• _Prompt_
Pull out each line in the items below that contains the string "markup".
- - -
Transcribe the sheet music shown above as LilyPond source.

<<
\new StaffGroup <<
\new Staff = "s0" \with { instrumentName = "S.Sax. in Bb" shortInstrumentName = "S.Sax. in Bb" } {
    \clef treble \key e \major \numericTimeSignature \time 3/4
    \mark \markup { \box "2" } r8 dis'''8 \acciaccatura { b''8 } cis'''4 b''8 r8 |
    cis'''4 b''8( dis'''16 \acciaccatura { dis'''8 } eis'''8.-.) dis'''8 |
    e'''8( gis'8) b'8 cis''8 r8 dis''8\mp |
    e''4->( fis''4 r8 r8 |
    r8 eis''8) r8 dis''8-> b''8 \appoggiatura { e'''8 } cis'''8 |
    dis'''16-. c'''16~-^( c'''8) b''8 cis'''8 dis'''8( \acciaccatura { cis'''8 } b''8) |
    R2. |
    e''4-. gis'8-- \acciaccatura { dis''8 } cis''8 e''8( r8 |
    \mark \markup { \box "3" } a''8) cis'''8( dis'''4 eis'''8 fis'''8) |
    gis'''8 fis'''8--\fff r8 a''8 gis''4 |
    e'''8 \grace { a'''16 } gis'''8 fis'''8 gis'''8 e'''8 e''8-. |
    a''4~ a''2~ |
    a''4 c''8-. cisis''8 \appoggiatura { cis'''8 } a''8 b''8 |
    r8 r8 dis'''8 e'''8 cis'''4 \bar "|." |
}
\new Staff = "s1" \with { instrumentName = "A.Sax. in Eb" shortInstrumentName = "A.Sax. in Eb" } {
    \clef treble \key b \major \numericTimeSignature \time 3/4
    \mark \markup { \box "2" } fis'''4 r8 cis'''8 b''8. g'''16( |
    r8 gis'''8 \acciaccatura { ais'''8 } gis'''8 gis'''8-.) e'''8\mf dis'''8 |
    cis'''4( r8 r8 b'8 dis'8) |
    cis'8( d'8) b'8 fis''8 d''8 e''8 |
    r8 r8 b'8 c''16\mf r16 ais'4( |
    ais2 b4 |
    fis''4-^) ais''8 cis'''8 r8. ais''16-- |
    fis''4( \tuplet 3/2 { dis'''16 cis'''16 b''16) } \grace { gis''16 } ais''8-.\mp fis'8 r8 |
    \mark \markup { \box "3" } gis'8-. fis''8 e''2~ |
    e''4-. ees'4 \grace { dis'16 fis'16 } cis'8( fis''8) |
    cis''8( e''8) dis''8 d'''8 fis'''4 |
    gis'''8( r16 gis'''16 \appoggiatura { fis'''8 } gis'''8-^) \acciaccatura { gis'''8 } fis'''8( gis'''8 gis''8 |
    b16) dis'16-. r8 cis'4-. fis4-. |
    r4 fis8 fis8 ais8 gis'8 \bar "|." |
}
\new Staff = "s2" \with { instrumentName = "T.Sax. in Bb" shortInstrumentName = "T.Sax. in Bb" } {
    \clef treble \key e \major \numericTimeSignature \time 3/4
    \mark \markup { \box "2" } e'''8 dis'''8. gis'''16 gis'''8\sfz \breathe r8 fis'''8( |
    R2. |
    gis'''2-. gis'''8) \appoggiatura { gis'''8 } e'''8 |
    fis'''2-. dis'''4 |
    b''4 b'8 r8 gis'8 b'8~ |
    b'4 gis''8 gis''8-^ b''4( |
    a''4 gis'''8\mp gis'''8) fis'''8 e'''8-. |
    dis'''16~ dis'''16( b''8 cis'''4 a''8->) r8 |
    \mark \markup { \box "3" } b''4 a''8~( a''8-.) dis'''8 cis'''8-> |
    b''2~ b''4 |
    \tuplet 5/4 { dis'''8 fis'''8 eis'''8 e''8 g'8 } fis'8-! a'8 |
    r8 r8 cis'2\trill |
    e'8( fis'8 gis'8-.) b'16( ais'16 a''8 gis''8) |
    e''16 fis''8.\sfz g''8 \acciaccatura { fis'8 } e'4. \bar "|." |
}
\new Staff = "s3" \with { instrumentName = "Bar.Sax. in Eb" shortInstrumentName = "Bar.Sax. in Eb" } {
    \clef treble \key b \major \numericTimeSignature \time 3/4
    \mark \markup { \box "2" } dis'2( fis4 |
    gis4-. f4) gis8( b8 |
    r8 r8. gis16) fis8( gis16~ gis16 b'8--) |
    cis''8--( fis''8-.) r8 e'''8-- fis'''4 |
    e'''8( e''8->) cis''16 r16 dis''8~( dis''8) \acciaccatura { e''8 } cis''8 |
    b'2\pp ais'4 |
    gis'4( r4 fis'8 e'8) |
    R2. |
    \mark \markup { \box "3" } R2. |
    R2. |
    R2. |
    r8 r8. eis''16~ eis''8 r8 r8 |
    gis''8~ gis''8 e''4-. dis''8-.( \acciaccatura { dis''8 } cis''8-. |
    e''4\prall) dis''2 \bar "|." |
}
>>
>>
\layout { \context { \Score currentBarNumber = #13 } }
- - -
• _Result below_
    \mark \markup { \box "2" } r8 dis'''8 \acciaccatura { b''8 } cis'''4 b''8 r8 |
    \mark \markup { \box "3" } a''8) cis'''8( dis'''4 eis'''8 fis'''8) |
    \mark \markup { \box "2" } fis'''4 r8 cis'''8 b''8. g'''16( |
    \mark \markup { \box "3" } gis'8-. fis''8 e''2~ |
    \mark \markup { \box "2" } e'''8 dis'''8. gis'''16 gis'''8\sfz \breathe r8 fis'''8( |
    \mark \markup { \box "3" } b''4 a''8~( a''8-.) dis'''8 cis'''8-> |
    \mark \markup { \box "2" } dis'2( fis4 |
    \mark \markup { \box "3" } R2. |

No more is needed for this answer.